#### Materials provided

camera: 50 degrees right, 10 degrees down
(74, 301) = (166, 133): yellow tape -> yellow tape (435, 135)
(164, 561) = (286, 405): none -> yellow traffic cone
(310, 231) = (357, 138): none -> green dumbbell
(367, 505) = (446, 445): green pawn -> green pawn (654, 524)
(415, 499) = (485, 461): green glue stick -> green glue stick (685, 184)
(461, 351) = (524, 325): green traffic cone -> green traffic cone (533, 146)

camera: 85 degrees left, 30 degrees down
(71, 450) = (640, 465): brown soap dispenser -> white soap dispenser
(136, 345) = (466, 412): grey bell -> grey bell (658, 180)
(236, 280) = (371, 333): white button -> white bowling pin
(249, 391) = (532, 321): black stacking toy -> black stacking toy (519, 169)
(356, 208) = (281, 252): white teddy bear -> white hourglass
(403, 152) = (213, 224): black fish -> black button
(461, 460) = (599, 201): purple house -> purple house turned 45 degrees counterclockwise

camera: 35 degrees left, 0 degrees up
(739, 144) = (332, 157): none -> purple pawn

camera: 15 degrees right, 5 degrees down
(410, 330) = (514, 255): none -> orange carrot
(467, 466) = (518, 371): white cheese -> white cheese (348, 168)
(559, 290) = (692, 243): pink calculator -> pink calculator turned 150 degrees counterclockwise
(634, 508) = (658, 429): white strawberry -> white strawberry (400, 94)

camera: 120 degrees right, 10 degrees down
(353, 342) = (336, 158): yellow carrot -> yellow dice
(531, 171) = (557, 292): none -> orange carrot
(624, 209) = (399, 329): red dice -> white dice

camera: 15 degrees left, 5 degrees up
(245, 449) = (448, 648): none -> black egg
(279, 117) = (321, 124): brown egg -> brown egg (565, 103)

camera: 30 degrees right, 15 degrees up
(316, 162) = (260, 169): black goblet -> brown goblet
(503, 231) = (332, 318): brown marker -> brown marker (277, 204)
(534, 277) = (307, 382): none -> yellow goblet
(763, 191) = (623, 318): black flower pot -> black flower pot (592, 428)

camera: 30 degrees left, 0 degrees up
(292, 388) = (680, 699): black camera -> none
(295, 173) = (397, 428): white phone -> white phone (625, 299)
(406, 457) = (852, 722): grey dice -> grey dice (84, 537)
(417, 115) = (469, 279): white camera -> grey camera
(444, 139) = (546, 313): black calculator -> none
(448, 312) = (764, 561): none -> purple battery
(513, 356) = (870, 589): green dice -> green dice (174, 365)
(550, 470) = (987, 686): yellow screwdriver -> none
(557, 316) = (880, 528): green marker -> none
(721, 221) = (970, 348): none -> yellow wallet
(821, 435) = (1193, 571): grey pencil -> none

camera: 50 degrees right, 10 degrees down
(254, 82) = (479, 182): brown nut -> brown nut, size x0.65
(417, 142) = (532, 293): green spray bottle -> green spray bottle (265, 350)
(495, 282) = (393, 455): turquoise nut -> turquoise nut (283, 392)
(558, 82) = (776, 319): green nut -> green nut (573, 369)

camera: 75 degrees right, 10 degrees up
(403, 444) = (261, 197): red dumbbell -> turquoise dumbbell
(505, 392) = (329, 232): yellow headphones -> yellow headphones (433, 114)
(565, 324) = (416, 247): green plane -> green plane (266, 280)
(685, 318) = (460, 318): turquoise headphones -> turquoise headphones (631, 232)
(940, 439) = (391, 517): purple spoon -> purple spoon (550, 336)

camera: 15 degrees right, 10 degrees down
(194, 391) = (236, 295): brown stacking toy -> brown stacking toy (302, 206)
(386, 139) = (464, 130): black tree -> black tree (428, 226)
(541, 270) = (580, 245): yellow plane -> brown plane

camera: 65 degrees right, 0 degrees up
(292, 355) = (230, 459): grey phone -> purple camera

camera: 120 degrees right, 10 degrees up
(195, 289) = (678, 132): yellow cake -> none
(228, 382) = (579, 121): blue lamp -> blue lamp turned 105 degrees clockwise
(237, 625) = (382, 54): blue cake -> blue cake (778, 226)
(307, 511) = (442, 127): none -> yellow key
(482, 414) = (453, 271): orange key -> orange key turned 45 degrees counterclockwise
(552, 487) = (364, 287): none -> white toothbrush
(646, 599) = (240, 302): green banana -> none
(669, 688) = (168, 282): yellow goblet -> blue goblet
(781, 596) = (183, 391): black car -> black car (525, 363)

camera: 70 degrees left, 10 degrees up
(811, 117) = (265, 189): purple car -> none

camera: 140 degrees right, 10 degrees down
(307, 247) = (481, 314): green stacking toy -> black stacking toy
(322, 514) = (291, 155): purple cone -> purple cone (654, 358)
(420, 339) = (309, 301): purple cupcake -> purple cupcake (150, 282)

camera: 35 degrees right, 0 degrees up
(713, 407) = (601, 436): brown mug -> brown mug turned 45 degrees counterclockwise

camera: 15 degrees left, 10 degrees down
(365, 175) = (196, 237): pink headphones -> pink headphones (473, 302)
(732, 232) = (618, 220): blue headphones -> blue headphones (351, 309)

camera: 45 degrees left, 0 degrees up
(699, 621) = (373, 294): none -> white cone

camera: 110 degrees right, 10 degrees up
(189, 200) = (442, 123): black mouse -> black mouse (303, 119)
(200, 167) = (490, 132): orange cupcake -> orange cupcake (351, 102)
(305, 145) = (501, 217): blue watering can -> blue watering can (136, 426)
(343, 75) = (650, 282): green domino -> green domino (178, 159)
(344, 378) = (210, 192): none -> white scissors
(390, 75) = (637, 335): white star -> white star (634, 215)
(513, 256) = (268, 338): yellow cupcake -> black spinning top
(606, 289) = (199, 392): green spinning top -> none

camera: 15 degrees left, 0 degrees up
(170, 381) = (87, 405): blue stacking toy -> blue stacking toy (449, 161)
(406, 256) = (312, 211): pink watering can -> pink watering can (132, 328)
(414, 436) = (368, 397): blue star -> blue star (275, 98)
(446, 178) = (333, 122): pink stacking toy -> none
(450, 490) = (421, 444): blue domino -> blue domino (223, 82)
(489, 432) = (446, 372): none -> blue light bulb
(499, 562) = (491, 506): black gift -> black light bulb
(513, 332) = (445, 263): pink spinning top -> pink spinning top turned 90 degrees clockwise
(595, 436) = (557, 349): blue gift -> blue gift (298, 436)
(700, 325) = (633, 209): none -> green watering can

#### Problem to work on
What is needed is an exact copy of all the data above.

#### Worked solution
camera: 50 degrees right, 10 degrees down
(74, 301) = (166, 133): yellow tape -> yellow tape (435, 135)
(164, 561) = (286, 405): none -> yellow traffic cone
(310, 231) = (357, 138): none -> green dumbbell
(367, 505) = (446, 445): green pawn -> green pawn (654, 524)
(415, 499) = (485, 461): green glue stick -> green glue stick (685, 184)
(461, 351) = (524, 325): green traffic cone -> green traffic cone (533, 146)

camera: 85 degrees left, 30 degrees down
(71, 450) = (640, 465): brown soap dispenser -> white soap dispenser
(136, 345) = (466, 412): grey bell -> grey bell (658, 180)
(236, 280) = (371, 333): white button -> white bowling pin
(249, 391) = (532, 321): black stacking toy -> black stacking toy (519, 169)
(356, 208) = (281, 252): white teddy bear -> white hourglass
(403, 152) = (213, 224): black fish -> black button
(461, 460) = (599, 201): purple house -> purple house turned 45 degrees counterclockwise

camera: 35 degrees left, 0 degrees up
(739, 144) = (332, 157): none -> purple pawn

camera: 15 degrees right, 5 degrees down
(410, 330) = (514, 255): none -> orange carrot
(467, 466) = (518, 371): white cheese -> white cheese (348, 168)
(559, 290) = (692, 243): pink calculator -> pink calculator turned 150 degrees counterclockwise
(634, 508) = (658, 429): white strawberry -> white strawberry (400, 94)

camera: 120 degrees right, 10 degrees down
(353, 342) = (336, 158): yellow carrot -> yellow dice
(531, 171) = (557, 292): none -> orange carrot
(624, 209) = (399, 329): red dice -> white dice

camera: 15 degrees left, 5 degrees up
(245, 449) = (448, 648): none -> black egg
(279, 117) = (321, 124): brown egg -> brown egg (565, 103)

camera: 30 degrees right, 15 degrees up
(316, 162) = (260, 169): black goblet -> brown goblet
(503, 231) = (332, 318): brown marker -> brown marker (277, 204)
(534, 277) = (307, 382): none -> yellow goblet
(763, 191) = (623, 318): black flower pot -> black flower pot (592, 428)

camera: 30 degrees left, 0 degrees up
(292, 388) = (680, 699): black camera -> none
(295, 173) = (397, 428): white phone -> white phone (625, 299)
(406, 457) = (852, 722): grey dice -> grey dice (84, 537)
(417, 115) = (469, 279): white camera -> grey camera
(444, 139) = (546, 313): black calculator -> none
(448, 312) = (764, 561): none -> purple battery
(513, 356) = (870, 589): green dice -> green dice (174, 365)
(550, 470) = (987, 686): yellow screwdriver -> none
(557, 316) = (880, 528): green marker -> none
(721, 221) = (970, 348): none -> yellow wallet
(821, 435) = (1193, 571): grey pencil -> none

camera: 50 degrees right, 10 degrees down
(254, 82) = (479, 182): brown nut -> brown nut, size x0.65
(417, 142) = (532, 293): green spray bottle -> green spray bottle (265, 350)
(495, 282) = (393, 455): turquoise nut -> turquoise nut (283, 392)
(558, 82) = (776, 319): green nut -> green nut (573, 369)

camera: 75 degrees right, 10 degrees up
(403, 444) = (261, 197): red dumbbell -> turquoise dumbbell
(505, 392) = (329, 232): yellow headphones -> yellow headphones (433, 114)
(565, 324) = (416, 247): green plane -> green plane (266, 280)
(685, 318) = (460, 318): turquoise headphones -> turquoise headphones (631, 232)
(940, 439) = (391, 517): purple spoon -> purple spoon (550, 336)

camera: 15 degrees right, 10 degrees down
(194, 391) = (236, 295): brown stacking toy -> brown stacking toy (302, 206)
(386, 139) = (464, 130): black tree -> black tree (428, 226)
(541, 270) = (580, 245): yellow plane -> brown plane

camera: 65 degrees right, 0 degrees up
(292, 355) = (230, 459): grey phone -> purple camera

camera: 120 degrees right, 10 degrees up
(195, 289) = (678, 132): yellow cake -> none
(228, 382) = (579, 121): blue lamp -> blue lamp turned 105 degrees clockwise
(237, 625) = (382, 54): blue cake -> blue cake (778, 226)
(307, 511) = (442, 127): none -> yellow key
(482, 414) = (453, 271): orange key -> orange key turned 45 degrees counterclockwise
(552, 487) = (364, 287): none -> white toothbrush
(646, 599) = (240, 302): green banana -> none
(669, 688) = (168, 282): yellow goblet -> blue goblet
(781, 596) = (183, 391): black car -> black car (525, 363)

camera: 70 degrees left, 10 degrees up
(811, 117) = (265, 189): purple car -> none

camera: 140 degrees right, 10 degrees down
(307, 247) = (481, 314): green stacking toy -> black stacking toy
(322, 514) = (291, 155): purple cone -> purple cone (654, 358)
(420, 339) = (309, 301): purple cupcake -> purple cupcake (150, 282)

camera: 35 degrees right, 0 degrees up
(713, 407) = (601, 436): brown mug -> brown mug turned 45 degrees counterclockwise

camera: 15 degrees left, 10 degrees down
(365, 175) = (196, 237): pink headphones -> pink headphones (473, 302)
(732, 232) = (618, 220): blue headphones -> blue headphones (351, 309)

camera: 45 degrees left, 0 degrees up
(699, 621) = (373, 294): none -> white cone

camera: 110 degrees right, 10 degrees up
(189, 200) = (442, 123): black mouse -> black mouse (303, 119)
(200, 167) = (490, 132): orange cupcake -> orange cupcake (351, 102)
(305, 145) = (501, 217): blue watering can -> blue watering can (136, 426)
(343, 75) = (650, 282): green domino -> green domino (178, 159)
(344, 378) = (210, 192): none -> white scissors
(390, 75) = (637, 335): white star -> white star (634, 215)
(513, 256) = (268, 338): yellow cupcake -> black spinning top
(606, 289) = (199, 392): green spinning top -> none

camera: 15 degrees left, 0 degrees up
(170, 381) = (87, 405): blue stacking toy -> blue stacking toy (449, 161)
(406, 256) = (312, 211): pink watering can -> pink watering can (132, 328)
(414, 436) = (368, 397): blue star -> blue star (275, 98)
(446, 178) = (333, 122): pink stacking toy -> none
(450, 490) = (421, 444): blue domino -> blue domino (223, 82)
(489, 432) = (446, 372): none -> blue light bulb
(499, 562) = (491, 506): black gift -> black light bulb
(513, 332) = (445, 263): pink spinning top -> pink spinning top turned 90 degrees clockwise
(595, 436) = (557, 349): blue gift -> blue gift (298, 436)
(700, 325) = (633, 209): none -> green watering can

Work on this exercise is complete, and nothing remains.